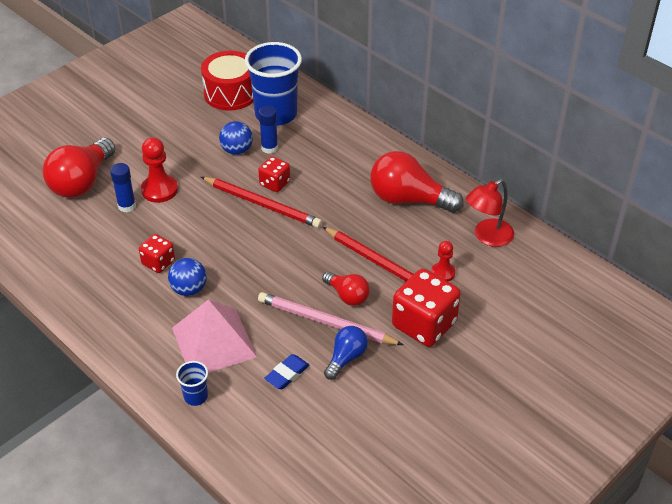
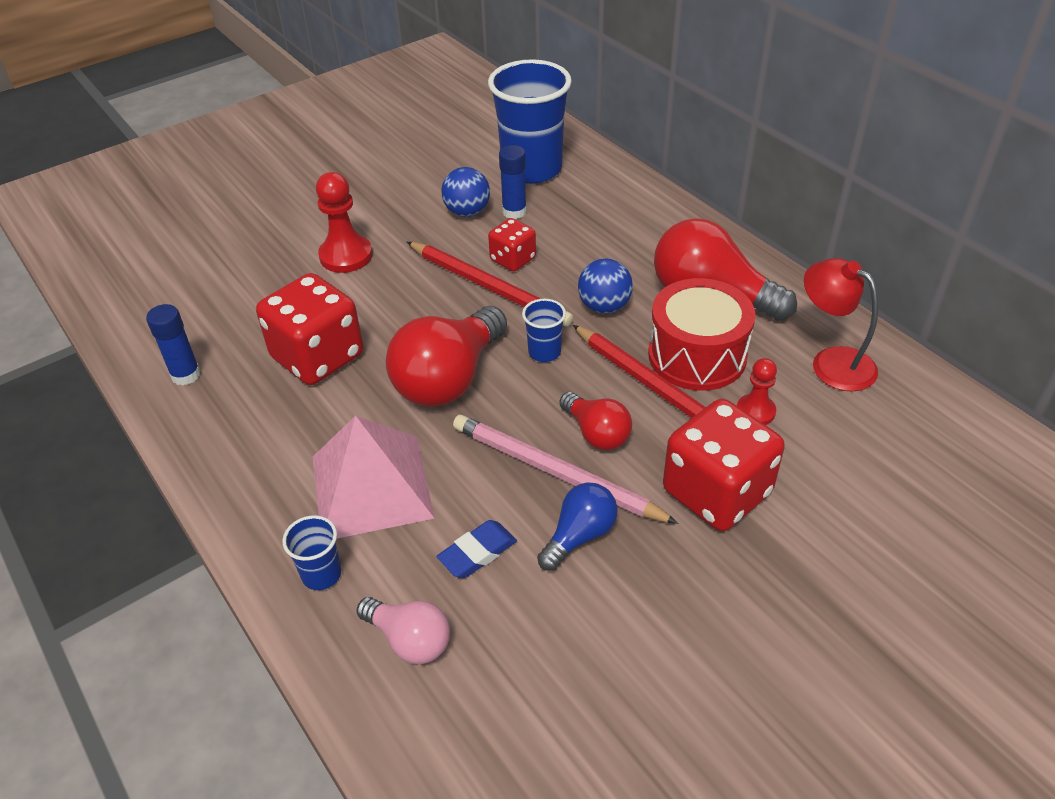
camera: 10 degrees right, 0 degrees up
red light bulb [43,138,115,198] -> red light bulb moved to [386,306,507,407]
blue glue stick [110,163,136,212] -> blue glue stick moved to [146,304,201,386]
red dice [139,234,175,273] -> red dice [256,273,363,385], size x1.85
blue ball [168,258,207,296] -> blue ball moved to [578,259,633,314]
red drum [201,51,253,111] -> red drum moved to [648,278,755,391]
red lamp [466,179,514,247] -> red lamp turned 75 degrees clockwise [804,258,878,391]
none -> pink light bulb [357,597,450,664]
none -> blue cup [522,299,566,362]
• • •
» **Exercise**: Copy out all lines from the records where the word "light" appears.

» **Task output**:
red light bulb [43,138,115,198] -> red light bulb moved to [386,306,507,407]
none -> pink light bulb [357,597,450,664]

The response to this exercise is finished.